Records to use:

══════════

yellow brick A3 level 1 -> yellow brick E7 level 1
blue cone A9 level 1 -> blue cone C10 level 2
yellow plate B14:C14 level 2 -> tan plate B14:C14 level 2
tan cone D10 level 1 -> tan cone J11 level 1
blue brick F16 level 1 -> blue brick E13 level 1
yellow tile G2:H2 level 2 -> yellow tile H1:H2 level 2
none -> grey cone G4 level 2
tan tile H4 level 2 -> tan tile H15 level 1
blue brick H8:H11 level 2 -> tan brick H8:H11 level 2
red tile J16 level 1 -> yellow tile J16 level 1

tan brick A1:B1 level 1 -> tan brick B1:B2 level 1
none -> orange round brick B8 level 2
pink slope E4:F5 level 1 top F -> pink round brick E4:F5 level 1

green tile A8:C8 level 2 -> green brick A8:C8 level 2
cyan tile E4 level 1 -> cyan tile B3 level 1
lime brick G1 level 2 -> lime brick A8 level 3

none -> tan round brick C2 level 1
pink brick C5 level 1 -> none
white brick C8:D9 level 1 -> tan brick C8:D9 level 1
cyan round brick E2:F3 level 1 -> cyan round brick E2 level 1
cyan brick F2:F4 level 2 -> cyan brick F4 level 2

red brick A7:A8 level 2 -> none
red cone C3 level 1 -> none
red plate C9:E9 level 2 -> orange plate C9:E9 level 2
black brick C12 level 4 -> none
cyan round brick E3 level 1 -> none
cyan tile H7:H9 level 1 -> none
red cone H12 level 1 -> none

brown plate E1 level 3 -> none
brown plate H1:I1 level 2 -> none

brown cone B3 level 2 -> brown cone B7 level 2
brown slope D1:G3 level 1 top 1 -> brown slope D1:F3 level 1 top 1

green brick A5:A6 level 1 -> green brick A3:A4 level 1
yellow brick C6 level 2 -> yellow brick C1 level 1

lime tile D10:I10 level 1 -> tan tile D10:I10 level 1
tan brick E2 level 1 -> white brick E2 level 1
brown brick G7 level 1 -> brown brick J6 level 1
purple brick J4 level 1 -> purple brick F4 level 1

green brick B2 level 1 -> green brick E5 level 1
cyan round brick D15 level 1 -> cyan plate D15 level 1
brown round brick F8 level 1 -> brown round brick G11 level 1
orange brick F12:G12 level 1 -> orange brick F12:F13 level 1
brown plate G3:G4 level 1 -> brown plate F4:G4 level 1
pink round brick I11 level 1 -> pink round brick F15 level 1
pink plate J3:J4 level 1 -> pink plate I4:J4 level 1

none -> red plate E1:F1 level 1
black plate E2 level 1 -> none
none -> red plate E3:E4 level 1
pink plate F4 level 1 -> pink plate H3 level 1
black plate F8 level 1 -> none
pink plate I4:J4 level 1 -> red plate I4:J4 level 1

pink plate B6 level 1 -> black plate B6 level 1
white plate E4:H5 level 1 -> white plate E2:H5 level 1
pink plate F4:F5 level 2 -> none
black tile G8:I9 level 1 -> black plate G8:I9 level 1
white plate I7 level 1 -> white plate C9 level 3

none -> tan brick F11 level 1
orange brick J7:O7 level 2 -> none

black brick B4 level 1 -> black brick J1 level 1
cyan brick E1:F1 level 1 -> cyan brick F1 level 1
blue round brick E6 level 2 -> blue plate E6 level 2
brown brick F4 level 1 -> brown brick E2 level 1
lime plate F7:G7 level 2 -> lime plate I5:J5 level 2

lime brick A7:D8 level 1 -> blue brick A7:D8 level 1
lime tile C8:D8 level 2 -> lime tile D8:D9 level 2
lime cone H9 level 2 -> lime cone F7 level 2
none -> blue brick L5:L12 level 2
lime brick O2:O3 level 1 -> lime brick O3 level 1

══════════

What to produce: Give the exact lines, and only those, from the line containing "pink round brick I11" through the line containing "black tile G8:I9" in the entries above.

Result for this exercise:
pink round brick I11 level 1 -> pink round brick F15 level 1
pink plate J3:J4 level 1 -> pink plate I4:J4 level 1

none -> red plate E1:F1 level 1
black plate E2 level 1 -> none
none -> red plate E3:E4 level 1
pink plate F4 level 1 -> pink plate H3 level 1
black plate F8 level 1 -> none
pink plate I4:J4 level 1 -> red plate I4:J4 level 1

pink plate B6 level 1 -> black plate B6 level 1
white plate E4:H5 level 1 -> white plate E2:H5 level 1
pink plate F4:F5 level 2 -> none
black tile G8:I9 level 1 -> black plate G8:I9 level 1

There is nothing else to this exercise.